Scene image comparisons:

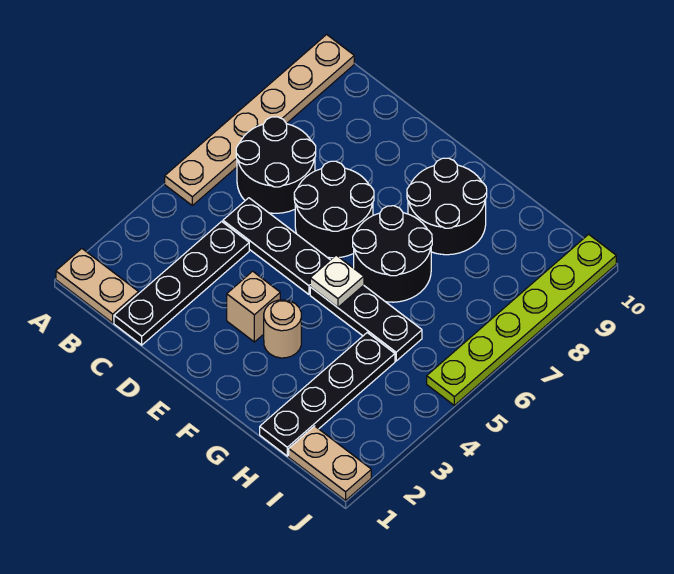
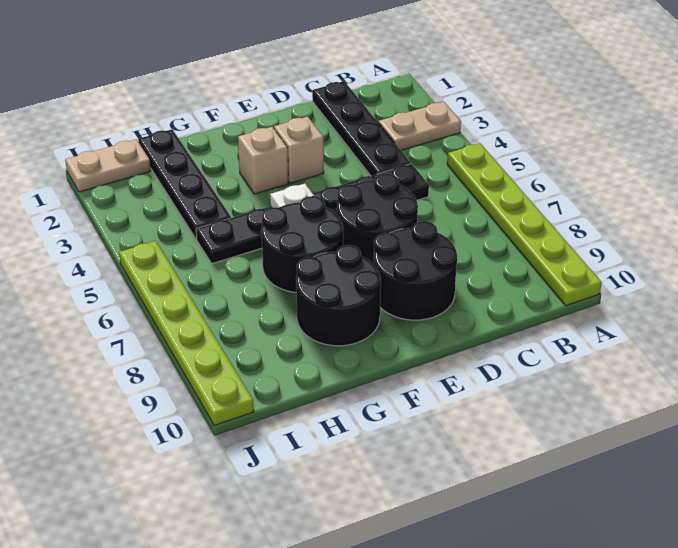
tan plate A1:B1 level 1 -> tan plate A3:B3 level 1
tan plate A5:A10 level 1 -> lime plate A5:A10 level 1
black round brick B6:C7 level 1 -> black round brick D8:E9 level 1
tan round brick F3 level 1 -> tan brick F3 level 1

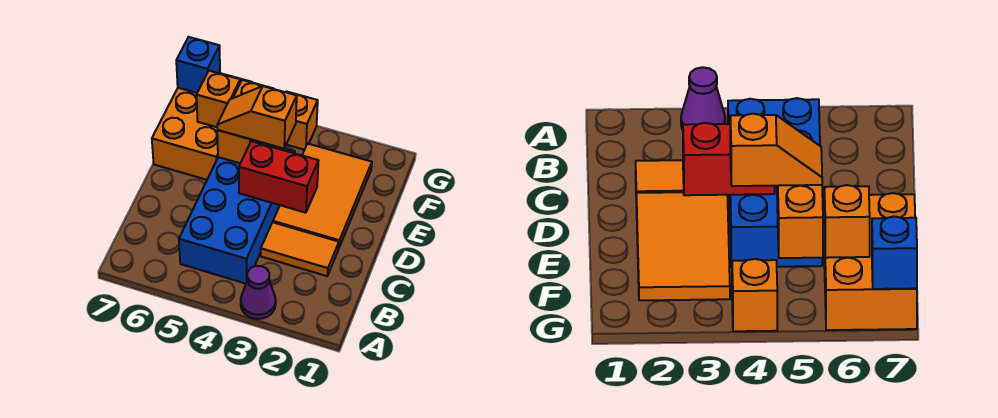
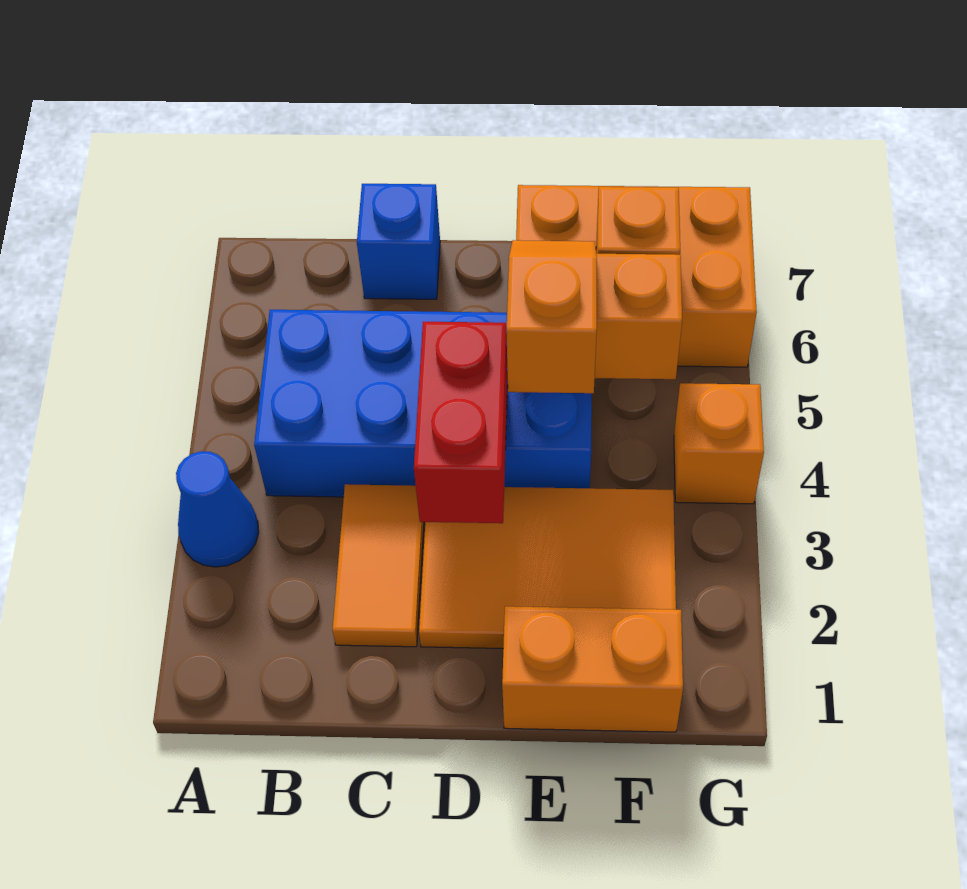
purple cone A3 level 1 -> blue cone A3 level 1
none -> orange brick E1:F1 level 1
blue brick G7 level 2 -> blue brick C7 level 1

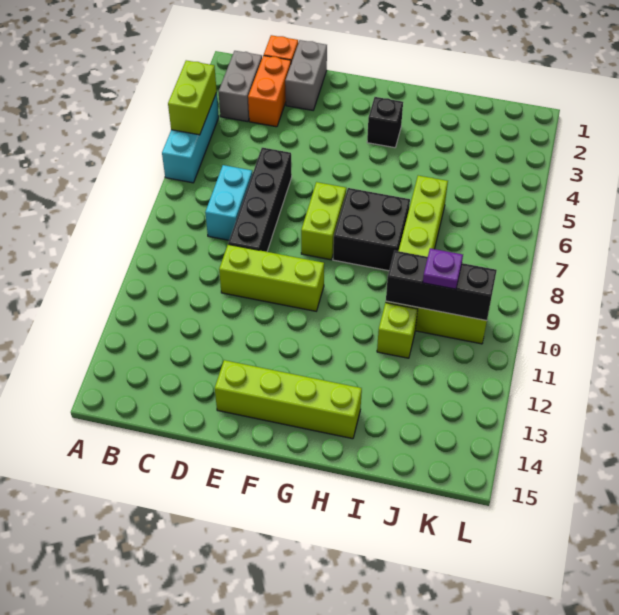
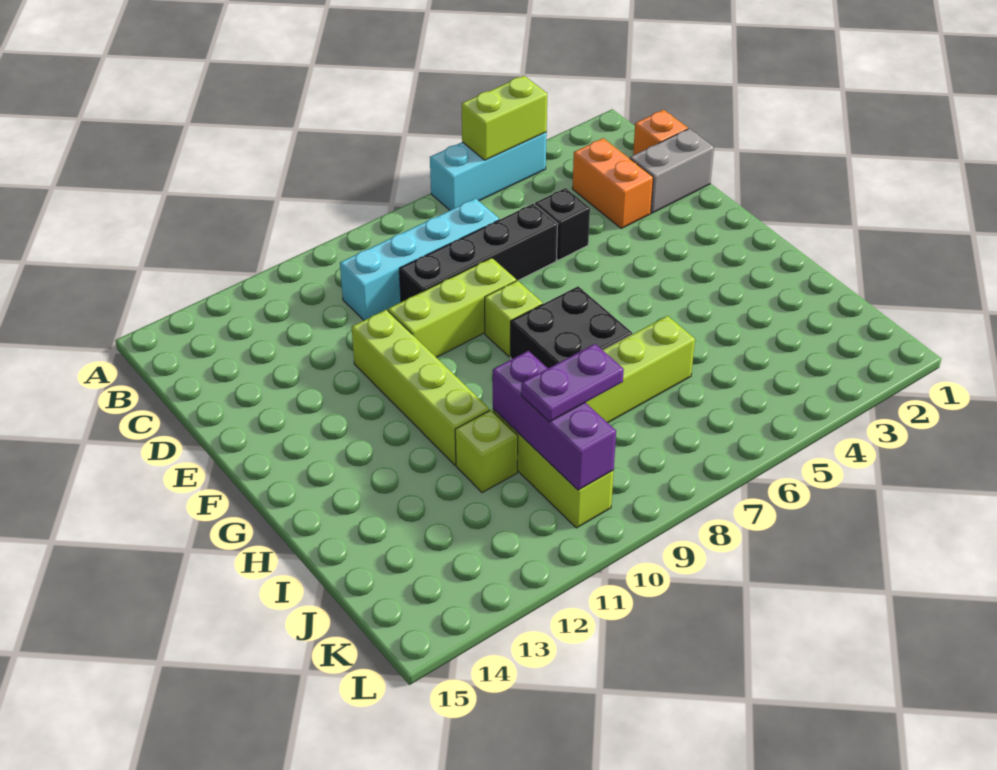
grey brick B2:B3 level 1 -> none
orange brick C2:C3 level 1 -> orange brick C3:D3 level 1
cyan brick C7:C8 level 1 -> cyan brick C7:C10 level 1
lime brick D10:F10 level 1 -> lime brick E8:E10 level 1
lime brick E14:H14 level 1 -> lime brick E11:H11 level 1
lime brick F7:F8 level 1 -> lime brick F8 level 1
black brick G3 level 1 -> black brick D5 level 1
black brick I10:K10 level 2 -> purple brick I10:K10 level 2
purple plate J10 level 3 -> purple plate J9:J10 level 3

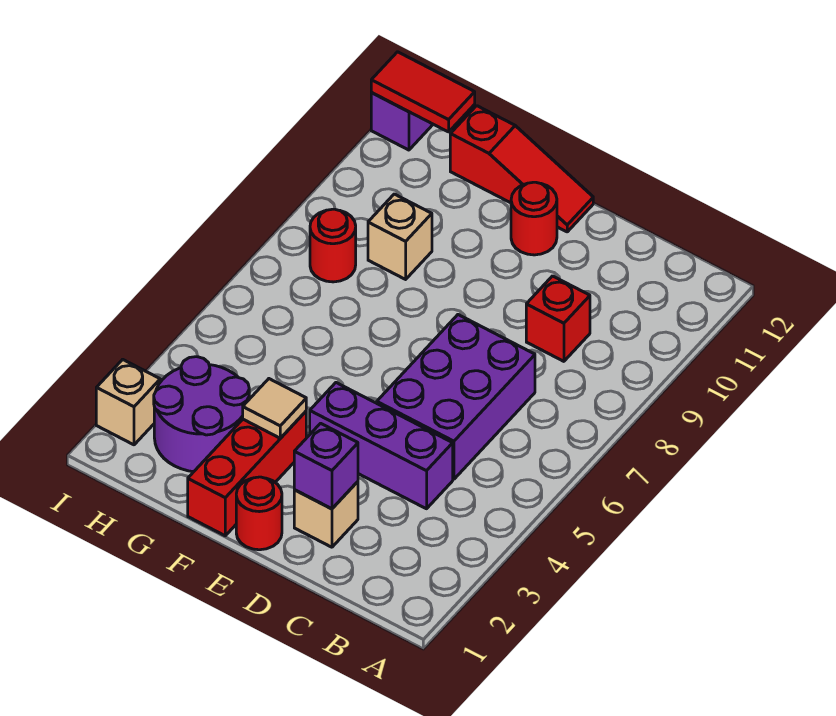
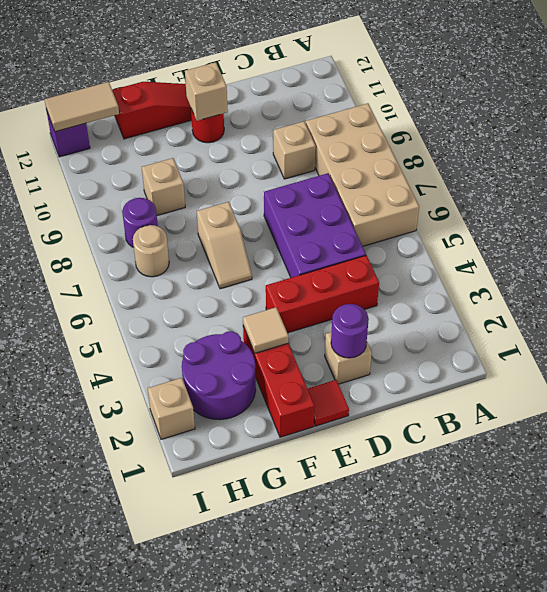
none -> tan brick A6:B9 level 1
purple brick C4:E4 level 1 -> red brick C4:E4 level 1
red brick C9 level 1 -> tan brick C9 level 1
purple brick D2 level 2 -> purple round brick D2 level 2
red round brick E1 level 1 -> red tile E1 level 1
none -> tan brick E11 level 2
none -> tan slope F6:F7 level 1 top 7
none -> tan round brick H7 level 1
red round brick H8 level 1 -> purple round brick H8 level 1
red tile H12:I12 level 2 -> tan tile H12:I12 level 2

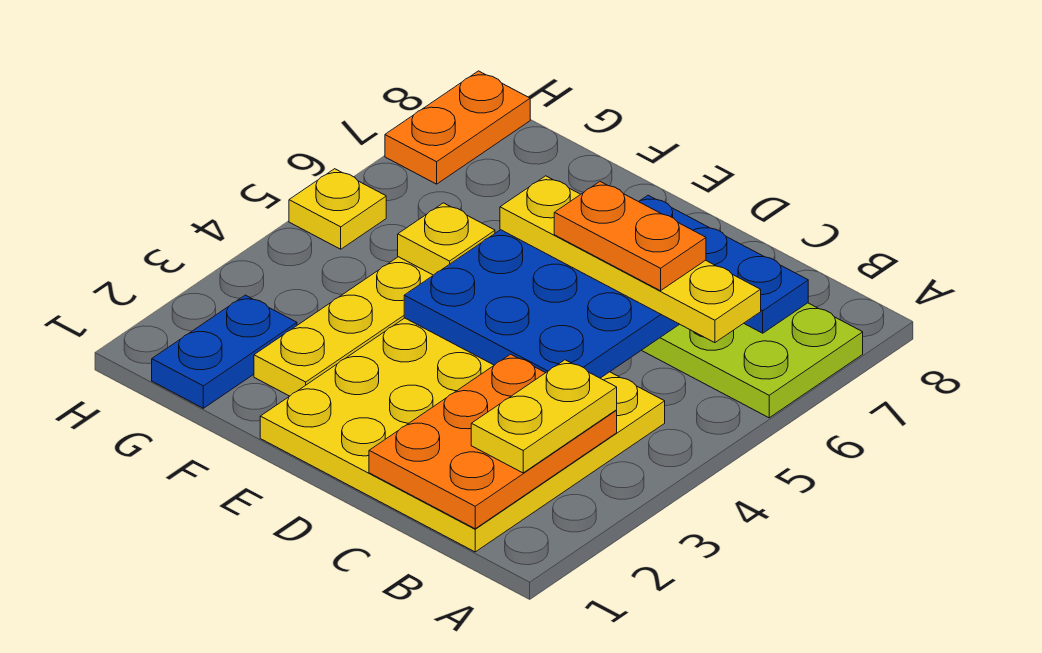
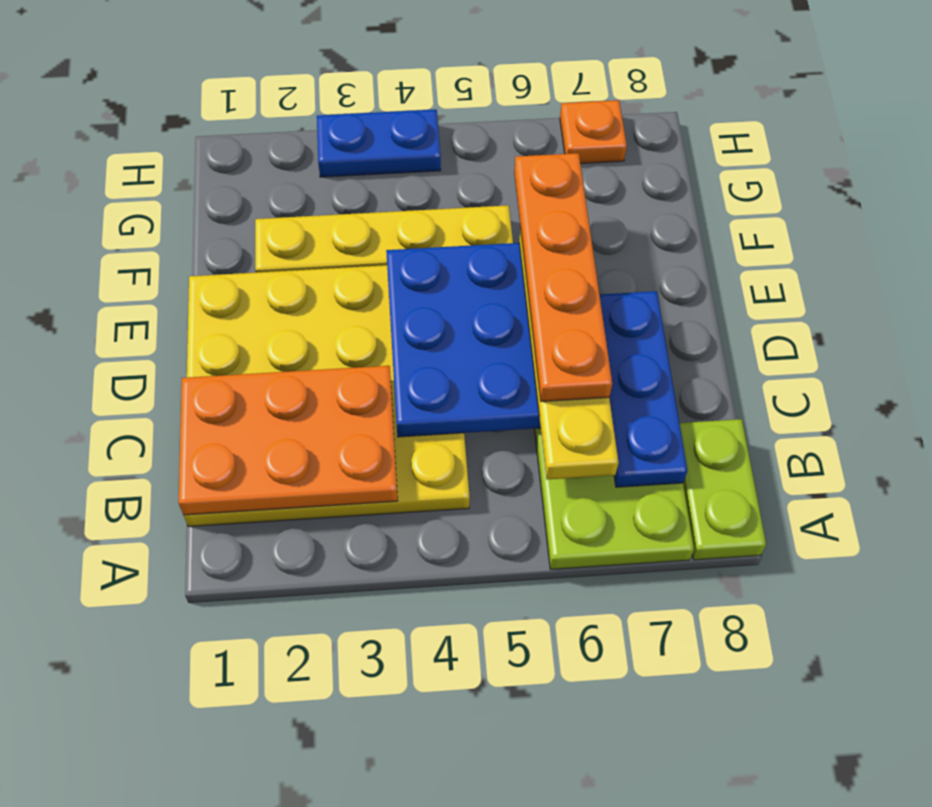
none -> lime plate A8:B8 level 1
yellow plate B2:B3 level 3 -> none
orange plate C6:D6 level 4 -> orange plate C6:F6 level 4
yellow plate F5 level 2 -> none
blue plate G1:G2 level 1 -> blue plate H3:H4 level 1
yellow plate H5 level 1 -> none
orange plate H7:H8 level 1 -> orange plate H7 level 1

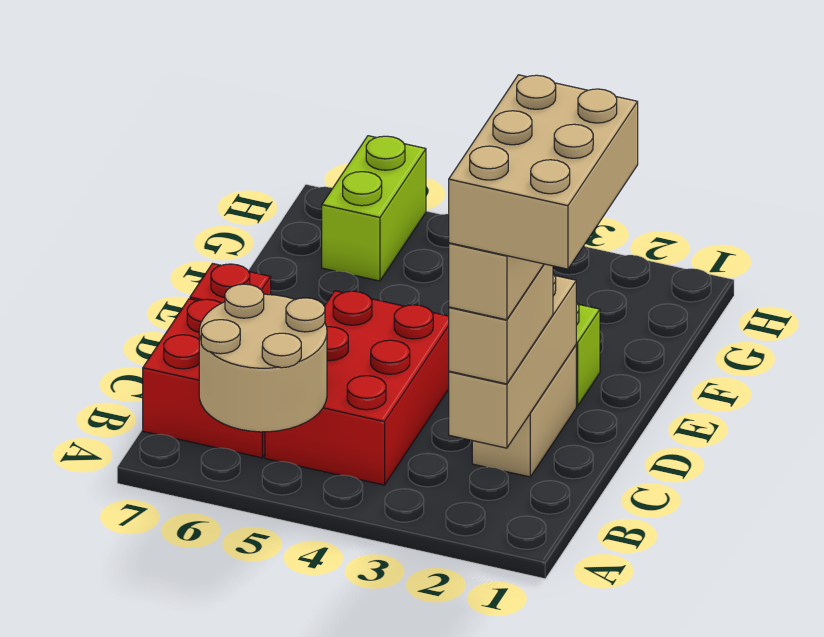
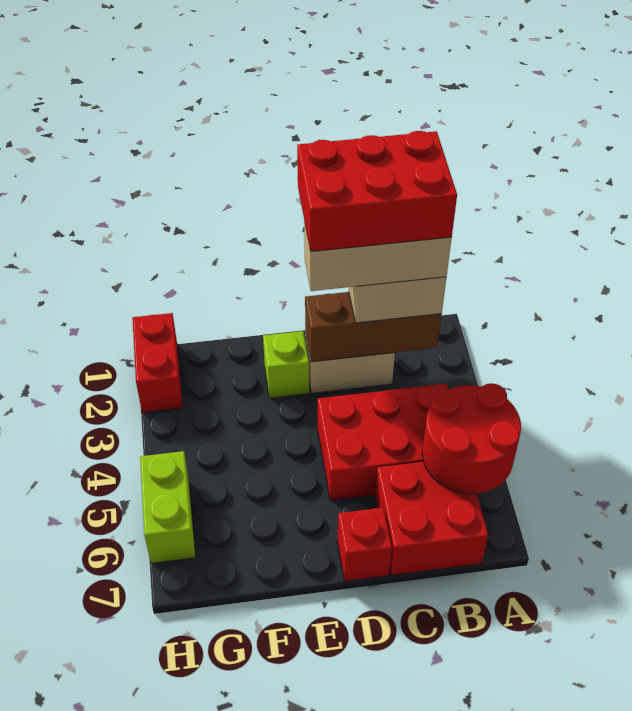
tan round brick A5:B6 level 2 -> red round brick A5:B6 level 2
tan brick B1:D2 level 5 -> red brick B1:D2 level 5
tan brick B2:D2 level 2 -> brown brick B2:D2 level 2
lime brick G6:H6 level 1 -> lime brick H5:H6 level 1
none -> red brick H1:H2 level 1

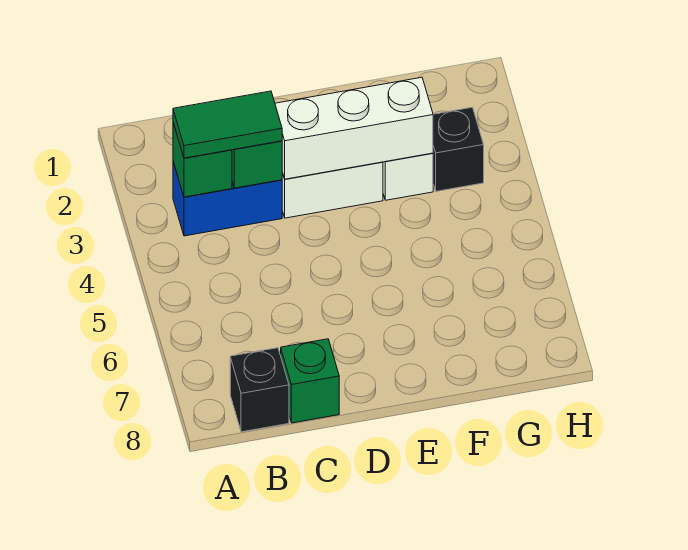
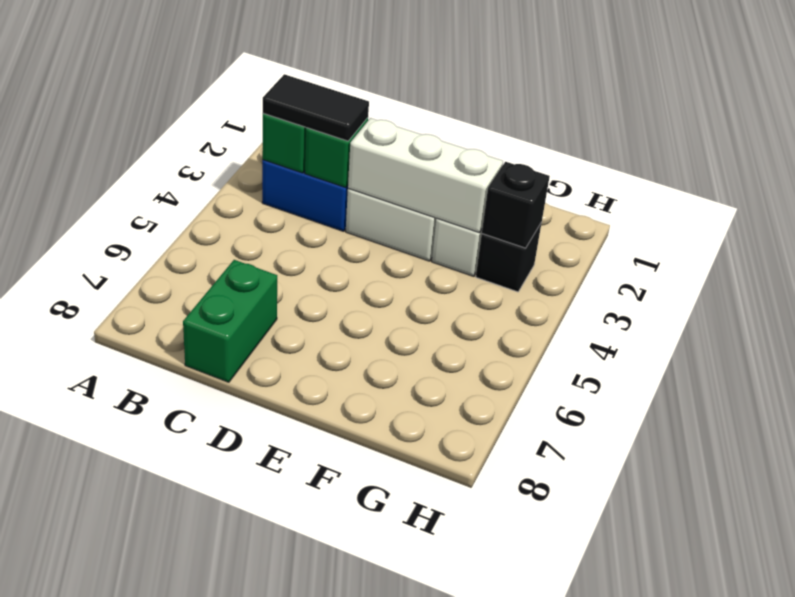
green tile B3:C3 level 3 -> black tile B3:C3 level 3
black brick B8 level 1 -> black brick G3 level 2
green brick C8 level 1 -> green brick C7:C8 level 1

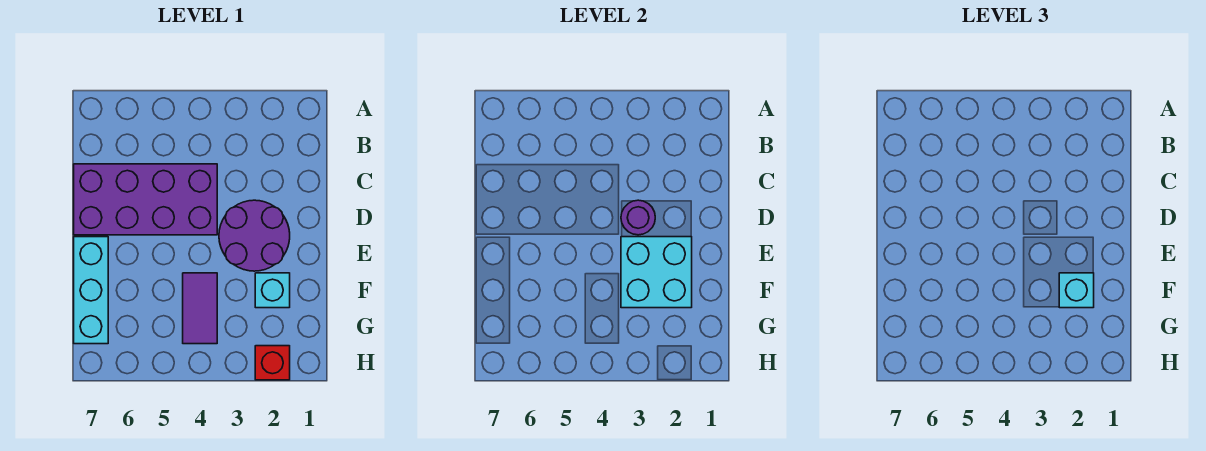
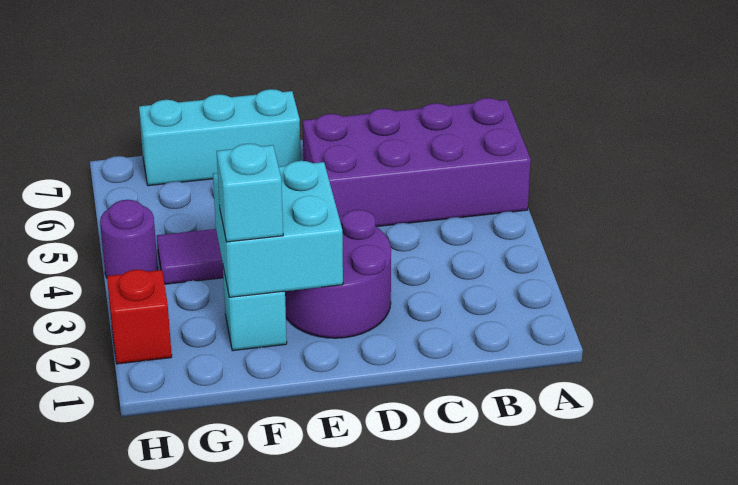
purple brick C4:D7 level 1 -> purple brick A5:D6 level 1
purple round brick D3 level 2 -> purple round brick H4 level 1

◆ **Task details**
In the copy, include all records verbatim but no images.

◆ **Answer area**
tan plate A1:B1 level 1 -> tan plate A3:B3 level 1
tan plate A5:A10 level 1 -> lime plate A5:A10 level 1
black round brick B6:C7 level 1 -> black round brick D8:E9 level 1
tan round brick F3 level 1 -> tan brick F3 level 1

purple cone A3 level 1 -> blue cone A3 level 1
none -> orange brick E1:F1 level 1
blue brick G7 level 2 -> blue brick C7 level 1

grey brick B2:B3 level 1 -> none
orange brick C2:C3 level 1 -> orange brick C3:D3 level 1
cyan brick C7:C8 level 1 -> cyan brick C7:C10 level 1
lime brick D10:F10 level 1 -> lime brick E8:E10 level 1
lime brick E14:H14 level 1 -> lime brick E11:H11 level 1
lime brick F7:F8 level 1 -> lime brick F8 level 1
black brick G3 level 1 -> black brick D5 level 1
black brick I10:K10 level 2 -> purple brick I10:K10 level 2
purple plate J10 level 3 -> purple plate J9:J10 level 3

none -> tan brick A6:B9 level 1
purple brick C4:E4 level 1 -> red brick C4:E4 level 1
red brick C9 level 1 -> tan brick C9 level 1
purple brick D2 level 2 -> purple round brick D2 level 2
red round brick E1 level 1 -> red tile E1 level 1
none -> tan brick E11 level 2
none -> tan slope F6:F7 level 1 top 7
none -> tan round brick H7 level 1
red round brick H8 level 1 -> purple round brick H8 level 1
red tile H12:I12 level 2 -> tan tile H12:I12 level 2

none -> lime plate A8:B8 level 1
yellow plate B2:B3 level 3 -> none
orange plate C6:D6 level 4 -> orange plate C6:F6 level 4
yellow plate F5 level 2 -> none
blue plate G1:G2 level 1 -> blue plate H3:H4 level 1
yellow plate H5 level 1 -> none
orange plate H7:H8 level 1 -> orange plate H7 level 1

tan round brick A5:B6 level 2 -> red round brick A5:B6 level 2
tan brick B1:D2 level 5 -> red brick B1:D2 level 5
tan brick B2:D2 level 2 -> brown brick B2:D2 level 2
lime brick G6:H6 level 1 -> lime brick H5:H6 level 1
none -> red brick H1:H2 level 1

green tile B3:C3 level 3 -> black tile B3:C3 level 3
black brick B8 level 1 -> black brick G3 level 2
green brick C8 level 1 -> green brick C7:C8 level 1

purple brick C4:D7 level 1 -> purple brick A5:D6 level 1
purple round brick D3 level 2 -> purple round brick H4 level 1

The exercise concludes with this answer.